Excerpted records Block Start

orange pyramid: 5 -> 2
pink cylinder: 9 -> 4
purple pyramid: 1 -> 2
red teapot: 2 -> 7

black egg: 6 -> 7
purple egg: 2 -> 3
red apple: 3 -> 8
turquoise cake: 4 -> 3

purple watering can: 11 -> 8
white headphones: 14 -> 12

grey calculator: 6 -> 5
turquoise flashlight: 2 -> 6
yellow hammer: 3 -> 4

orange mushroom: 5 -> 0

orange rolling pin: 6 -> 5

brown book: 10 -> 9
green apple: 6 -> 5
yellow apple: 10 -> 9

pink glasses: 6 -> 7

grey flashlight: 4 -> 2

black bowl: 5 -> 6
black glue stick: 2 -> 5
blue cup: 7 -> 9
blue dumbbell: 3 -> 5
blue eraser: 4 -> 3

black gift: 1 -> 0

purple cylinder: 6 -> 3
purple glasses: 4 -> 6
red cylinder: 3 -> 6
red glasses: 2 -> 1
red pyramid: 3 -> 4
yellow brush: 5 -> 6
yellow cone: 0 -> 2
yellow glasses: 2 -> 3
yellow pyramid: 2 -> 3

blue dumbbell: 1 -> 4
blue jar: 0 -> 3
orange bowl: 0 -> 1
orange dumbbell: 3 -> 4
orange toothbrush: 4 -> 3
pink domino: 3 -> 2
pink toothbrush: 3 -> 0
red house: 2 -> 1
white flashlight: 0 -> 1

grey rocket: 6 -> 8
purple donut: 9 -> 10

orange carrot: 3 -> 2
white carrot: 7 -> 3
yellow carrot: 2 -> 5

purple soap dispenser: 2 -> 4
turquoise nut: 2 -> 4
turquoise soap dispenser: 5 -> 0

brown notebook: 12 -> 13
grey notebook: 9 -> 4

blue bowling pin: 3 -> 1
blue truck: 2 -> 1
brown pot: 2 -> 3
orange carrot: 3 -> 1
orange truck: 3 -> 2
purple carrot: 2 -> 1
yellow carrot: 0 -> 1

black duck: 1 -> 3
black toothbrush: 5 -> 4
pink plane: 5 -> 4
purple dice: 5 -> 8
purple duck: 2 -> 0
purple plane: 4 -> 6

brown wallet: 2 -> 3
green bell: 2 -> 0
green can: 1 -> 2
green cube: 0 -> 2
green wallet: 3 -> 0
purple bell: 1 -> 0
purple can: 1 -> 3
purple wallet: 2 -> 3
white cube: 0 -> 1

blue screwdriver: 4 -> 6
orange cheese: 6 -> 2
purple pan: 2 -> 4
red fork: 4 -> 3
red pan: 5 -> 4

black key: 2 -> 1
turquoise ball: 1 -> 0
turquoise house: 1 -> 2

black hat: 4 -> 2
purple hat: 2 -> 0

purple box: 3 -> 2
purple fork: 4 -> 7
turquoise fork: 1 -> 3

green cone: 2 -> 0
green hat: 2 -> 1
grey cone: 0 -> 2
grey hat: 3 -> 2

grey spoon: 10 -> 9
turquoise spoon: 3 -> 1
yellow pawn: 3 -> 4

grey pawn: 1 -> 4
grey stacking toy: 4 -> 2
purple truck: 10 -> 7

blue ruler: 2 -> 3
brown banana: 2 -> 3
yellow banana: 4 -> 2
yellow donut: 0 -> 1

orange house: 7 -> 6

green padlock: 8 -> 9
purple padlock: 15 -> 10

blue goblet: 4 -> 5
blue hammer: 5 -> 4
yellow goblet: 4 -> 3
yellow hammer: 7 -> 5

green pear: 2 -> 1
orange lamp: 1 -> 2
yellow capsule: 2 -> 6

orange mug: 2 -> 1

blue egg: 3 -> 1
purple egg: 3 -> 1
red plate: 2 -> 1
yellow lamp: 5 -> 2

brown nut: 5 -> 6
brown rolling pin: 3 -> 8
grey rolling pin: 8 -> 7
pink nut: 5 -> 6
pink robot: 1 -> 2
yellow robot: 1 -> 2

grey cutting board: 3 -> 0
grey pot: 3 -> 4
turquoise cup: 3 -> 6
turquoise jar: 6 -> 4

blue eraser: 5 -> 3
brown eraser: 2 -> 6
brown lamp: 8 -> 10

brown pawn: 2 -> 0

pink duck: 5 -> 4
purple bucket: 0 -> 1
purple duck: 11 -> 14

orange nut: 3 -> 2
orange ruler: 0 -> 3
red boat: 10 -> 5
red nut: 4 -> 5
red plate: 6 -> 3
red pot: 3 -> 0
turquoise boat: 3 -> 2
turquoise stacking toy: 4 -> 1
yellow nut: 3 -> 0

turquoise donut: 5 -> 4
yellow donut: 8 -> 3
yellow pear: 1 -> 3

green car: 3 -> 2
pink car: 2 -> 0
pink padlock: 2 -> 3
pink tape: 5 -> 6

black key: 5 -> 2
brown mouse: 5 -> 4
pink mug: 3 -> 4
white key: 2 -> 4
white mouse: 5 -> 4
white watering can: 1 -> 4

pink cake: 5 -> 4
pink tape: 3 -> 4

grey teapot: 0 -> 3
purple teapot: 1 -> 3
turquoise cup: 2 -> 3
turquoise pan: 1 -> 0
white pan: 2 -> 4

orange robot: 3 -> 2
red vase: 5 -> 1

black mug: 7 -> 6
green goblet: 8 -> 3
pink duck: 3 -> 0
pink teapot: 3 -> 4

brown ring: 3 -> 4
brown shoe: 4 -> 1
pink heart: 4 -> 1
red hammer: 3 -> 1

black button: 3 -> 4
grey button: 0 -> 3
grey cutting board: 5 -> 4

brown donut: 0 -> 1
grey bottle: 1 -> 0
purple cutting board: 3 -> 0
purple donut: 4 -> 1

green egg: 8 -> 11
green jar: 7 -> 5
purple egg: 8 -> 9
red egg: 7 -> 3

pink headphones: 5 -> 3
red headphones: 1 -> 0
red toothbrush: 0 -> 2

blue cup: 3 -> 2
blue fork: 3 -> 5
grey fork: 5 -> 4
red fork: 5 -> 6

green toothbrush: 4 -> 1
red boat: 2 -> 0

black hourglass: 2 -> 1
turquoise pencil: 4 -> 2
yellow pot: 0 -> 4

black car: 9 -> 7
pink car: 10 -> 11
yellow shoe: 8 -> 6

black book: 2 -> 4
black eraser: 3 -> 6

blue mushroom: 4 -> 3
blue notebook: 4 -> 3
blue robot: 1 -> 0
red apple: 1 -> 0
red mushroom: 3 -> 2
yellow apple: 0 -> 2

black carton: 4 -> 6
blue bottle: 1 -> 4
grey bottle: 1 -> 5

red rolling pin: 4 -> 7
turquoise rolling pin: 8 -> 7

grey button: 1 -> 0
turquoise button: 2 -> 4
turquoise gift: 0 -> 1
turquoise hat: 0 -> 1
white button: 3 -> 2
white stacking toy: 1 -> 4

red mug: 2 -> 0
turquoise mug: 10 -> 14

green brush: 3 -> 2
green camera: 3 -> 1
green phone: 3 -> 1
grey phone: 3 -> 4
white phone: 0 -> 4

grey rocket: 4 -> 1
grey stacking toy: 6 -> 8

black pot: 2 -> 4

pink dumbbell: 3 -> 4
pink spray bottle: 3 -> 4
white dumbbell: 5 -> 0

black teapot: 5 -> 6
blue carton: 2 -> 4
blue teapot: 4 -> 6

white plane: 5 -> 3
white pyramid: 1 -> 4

Excerpted records Block End

--- Exercise details ---
Please quote nothing but the lines from the line with "pink spray bottle: 3 -> 4" through the end of the data above, exactly as written, ends included.

--- Finished exercise ---
pink spray bottle: 3 -> 4
white dumbbell: 5 -> 0

black teapot: 5 -> 6
blue carton: 2 -> 4
blue teapot: 4 -> 6

white plane: 5 -> 3
white pyramid: 1 -> 4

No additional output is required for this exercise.